**GOAL OF THE EXERCISE**
Write out the records below word for word, please.

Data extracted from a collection
Start of Block
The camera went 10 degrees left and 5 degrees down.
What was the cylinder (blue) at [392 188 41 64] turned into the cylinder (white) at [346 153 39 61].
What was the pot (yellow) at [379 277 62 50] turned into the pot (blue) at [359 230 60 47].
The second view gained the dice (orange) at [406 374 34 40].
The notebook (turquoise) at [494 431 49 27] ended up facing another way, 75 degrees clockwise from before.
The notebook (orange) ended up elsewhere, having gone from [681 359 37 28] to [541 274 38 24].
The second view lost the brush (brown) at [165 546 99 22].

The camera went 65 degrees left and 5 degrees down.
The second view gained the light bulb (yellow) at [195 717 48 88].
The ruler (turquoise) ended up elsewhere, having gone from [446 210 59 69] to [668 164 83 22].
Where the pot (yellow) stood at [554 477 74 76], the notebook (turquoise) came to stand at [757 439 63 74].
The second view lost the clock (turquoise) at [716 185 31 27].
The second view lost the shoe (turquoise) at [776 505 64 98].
End of Block
**TASK SOLUTION**
The camera went 10 degrees left and 5 degrees down.
What was the cylinder (blue) at [392 188 41 64] turned into the cylinder (white) at [346 153 39 61].
What was the pot (yellow) at [379 277 62 50] turned into the pot (blue) at [359 230 60 47].
The second view gained the dice (orange) at [406 374 34 40].
The notebook (turquoise) at [494 431 49 27] ended up facing another way, 75 degrees clockwise from before.
The notebook (orange) ended up elsewhere, having gone from [681 359 37 28] to [541 274 38 24].
The second view lost the brush (brown) at [165 546 99 22].

The camera went 65 degrees left and 5 degrees down.
The second view gained the light bulb (yellow) at [195 717 48 88].
The ruler (turquoise) ended up elsewhere, having gone from [446 210 59 69] to [668 164 83 22].
Where the pot (yellow) stood at [554 477 74 76], the notebook (turquoise) came to stand at [757 439 63 74].
The second view lost the clock (turquoise) at [716 185 31 27].
The second view lost the shoe (turquoise) at [776 505 64 98].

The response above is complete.